== Supplied information

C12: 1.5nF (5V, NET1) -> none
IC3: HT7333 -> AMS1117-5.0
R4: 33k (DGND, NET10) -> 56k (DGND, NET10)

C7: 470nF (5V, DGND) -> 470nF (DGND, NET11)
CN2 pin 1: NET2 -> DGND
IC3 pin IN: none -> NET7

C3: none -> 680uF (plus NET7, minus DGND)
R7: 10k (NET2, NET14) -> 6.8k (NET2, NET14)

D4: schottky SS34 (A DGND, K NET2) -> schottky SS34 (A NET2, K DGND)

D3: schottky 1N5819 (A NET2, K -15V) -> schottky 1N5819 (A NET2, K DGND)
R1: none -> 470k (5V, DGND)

====
== Supplied information

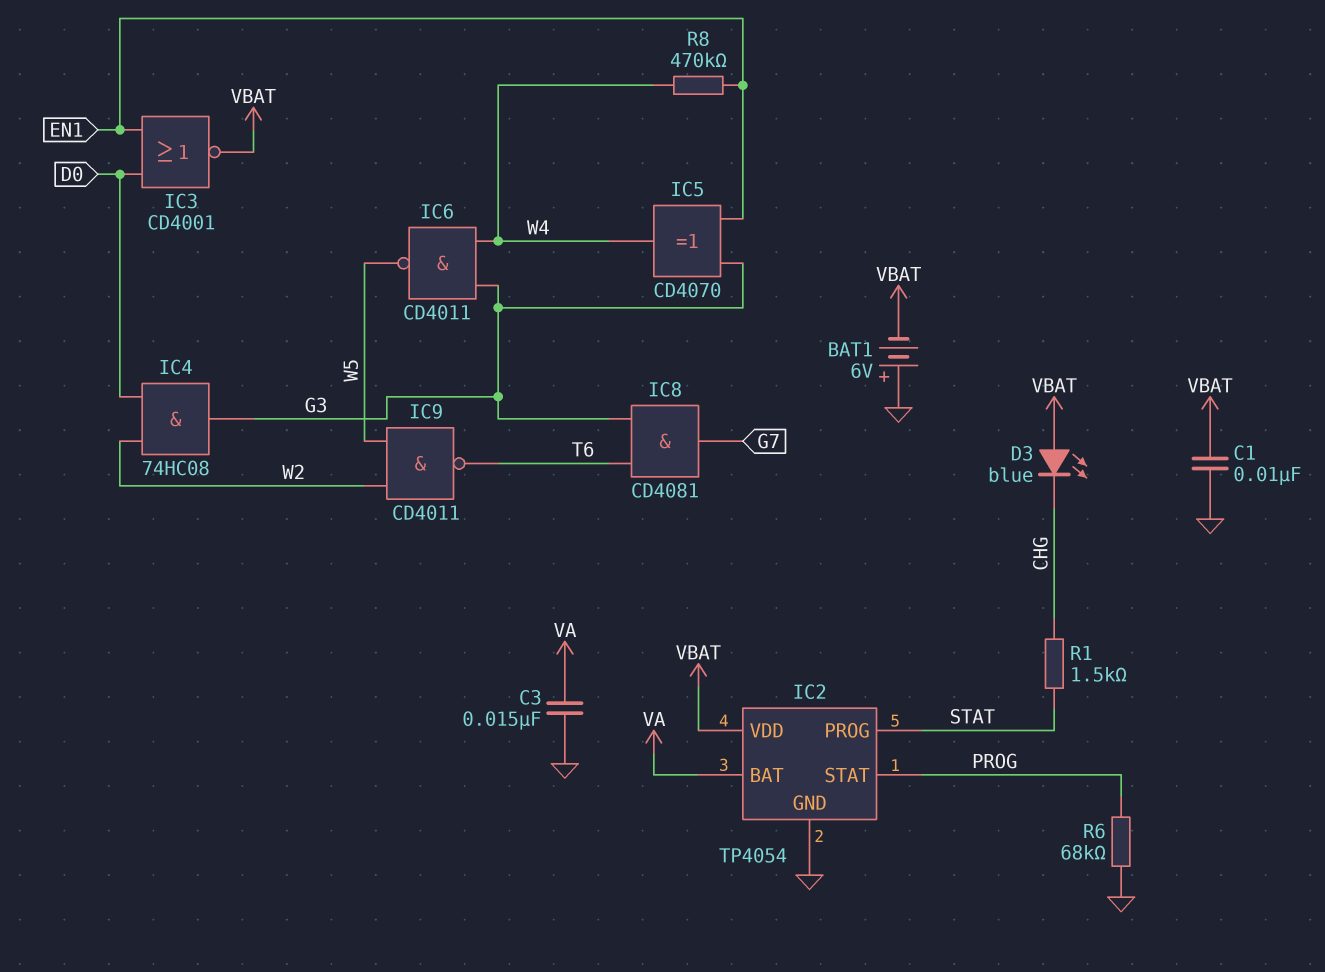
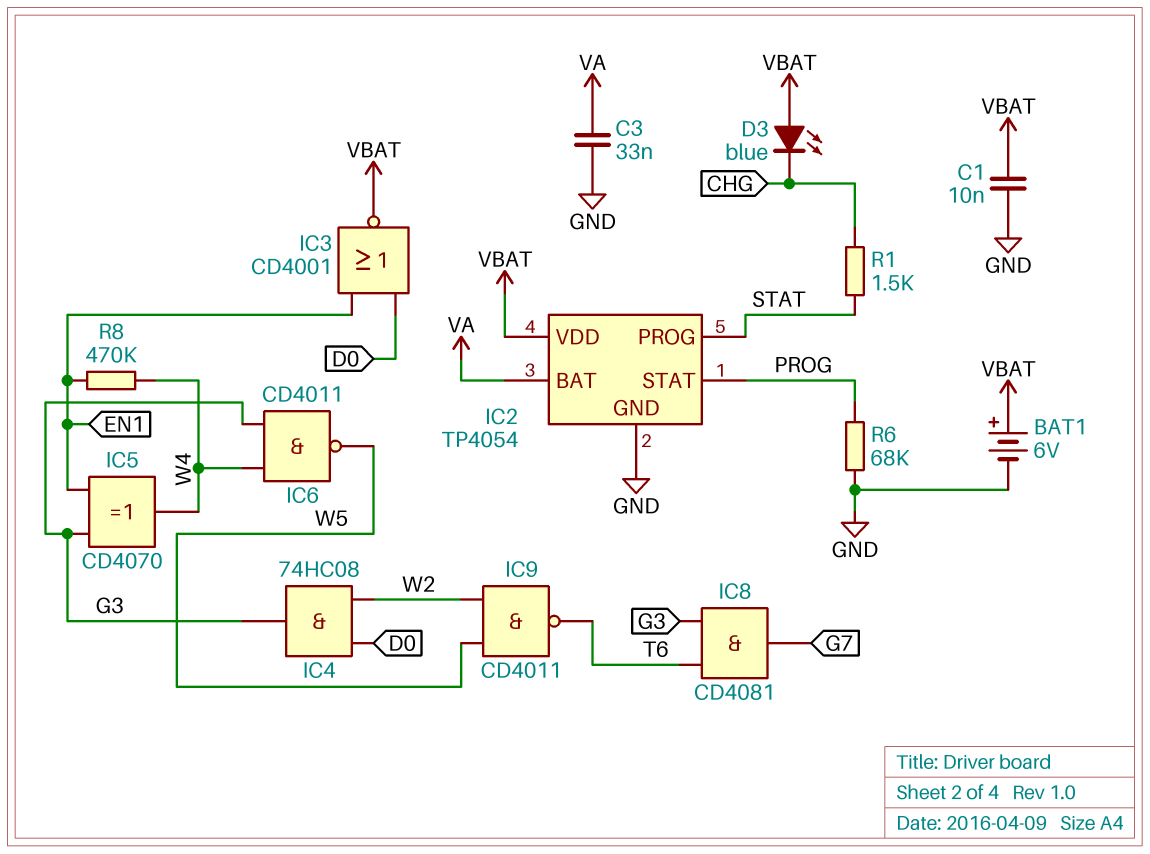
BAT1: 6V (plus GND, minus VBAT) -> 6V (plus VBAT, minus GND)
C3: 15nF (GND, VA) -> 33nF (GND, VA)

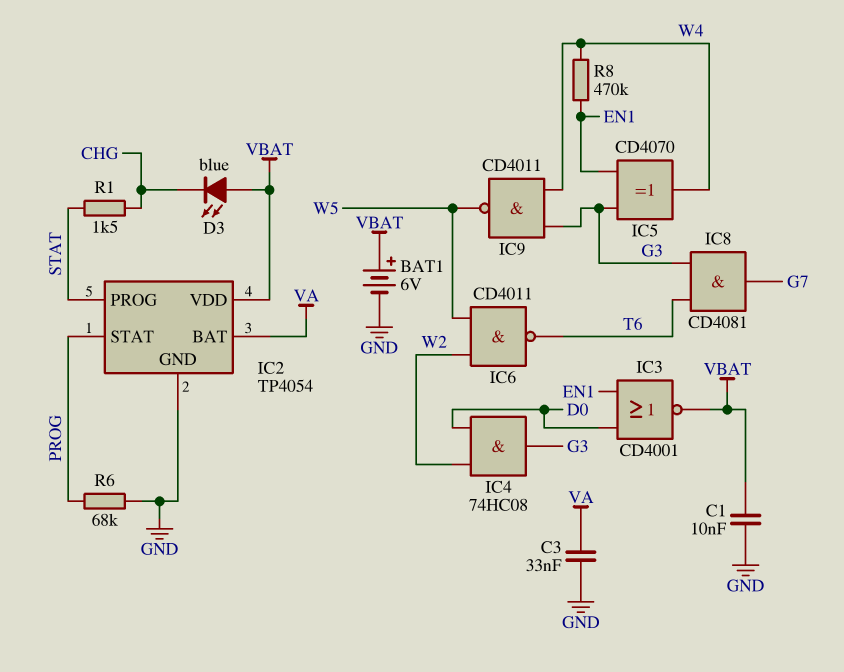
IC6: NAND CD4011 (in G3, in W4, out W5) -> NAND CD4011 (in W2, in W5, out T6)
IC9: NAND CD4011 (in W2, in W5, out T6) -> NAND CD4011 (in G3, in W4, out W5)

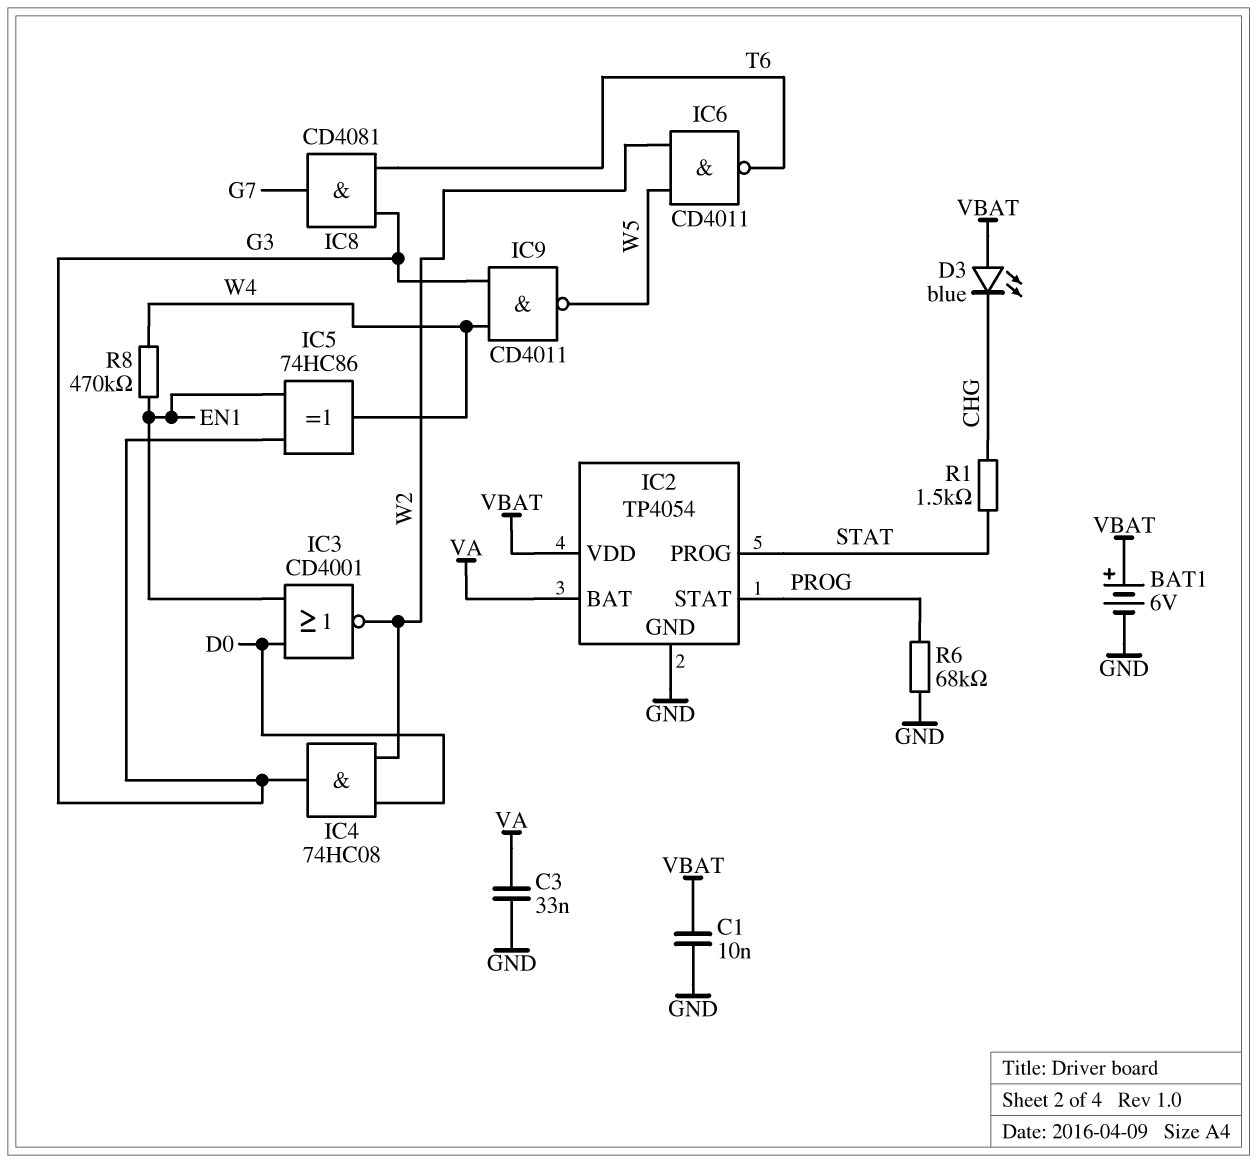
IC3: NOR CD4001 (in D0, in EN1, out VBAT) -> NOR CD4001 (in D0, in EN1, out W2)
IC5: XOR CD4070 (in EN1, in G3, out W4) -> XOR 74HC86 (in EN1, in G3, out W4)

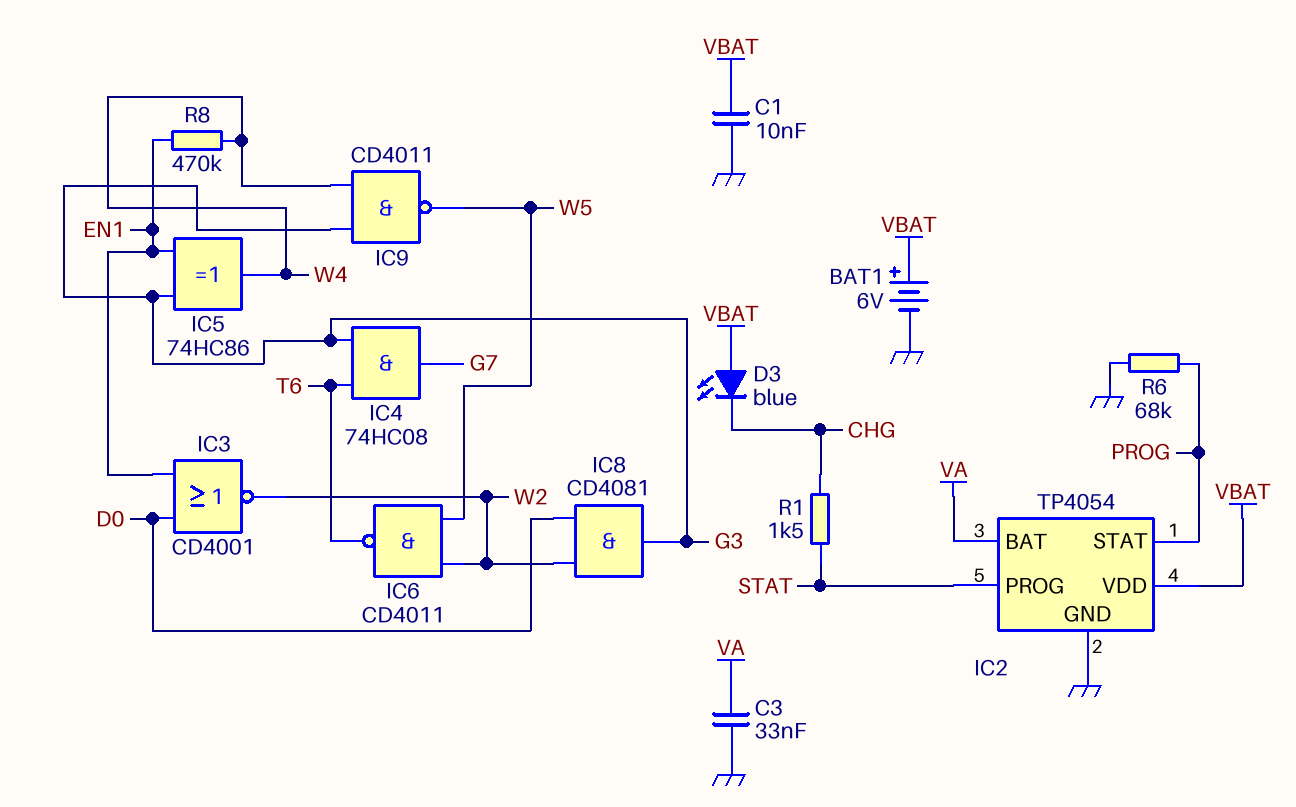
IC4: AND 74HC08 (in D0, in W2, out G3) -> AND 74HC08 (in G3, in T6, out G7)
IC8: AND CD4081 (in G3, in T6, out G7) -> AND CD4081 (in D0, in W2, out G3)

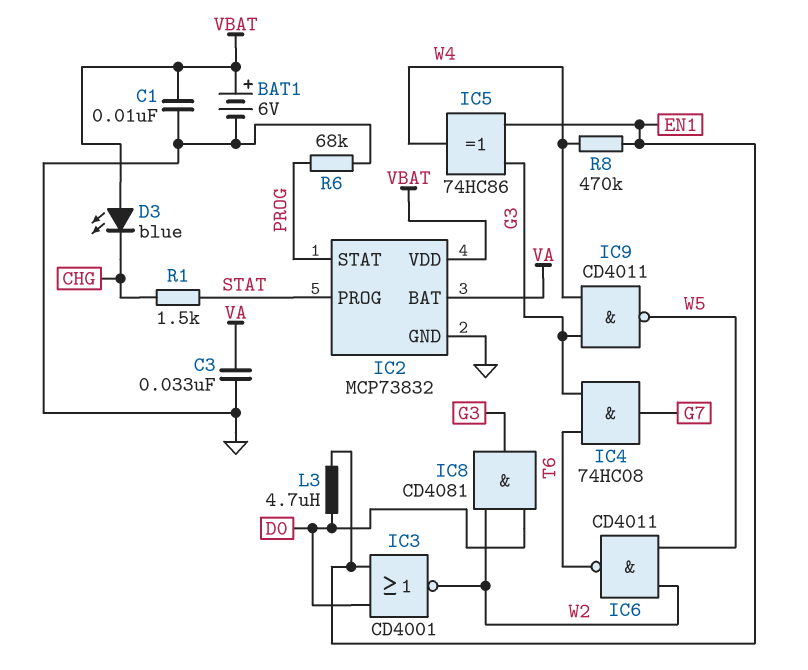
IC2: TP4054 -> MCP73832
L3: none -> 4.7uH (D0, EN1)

====

## [What the exercise asks]
Among the entries above, copy exactly only the lines starting with the one containing "IC3: HT7333 -> AMS1117-5.0" and going through the one containing "R7: 10k (NET2, NET14) -> 6.8k (NET2, NET14)", both ends included.

## [Written answer]
IC3: HT7333 -> AMS1117-5.0
R4: 33k (DGND, NET10) -> 56k (DGND, NET10)

C7: 470nF (5V, DGND) -> 470nF (DGND, NET11)
CN2 pin 1: NET2 -> DGND
IC3 pin IN: none -> NET7

C3: none -> 680uF (plus NET7, minus DGND)
R7: 10k (NET2, NET14) -> 6.8k (NET2, NET14)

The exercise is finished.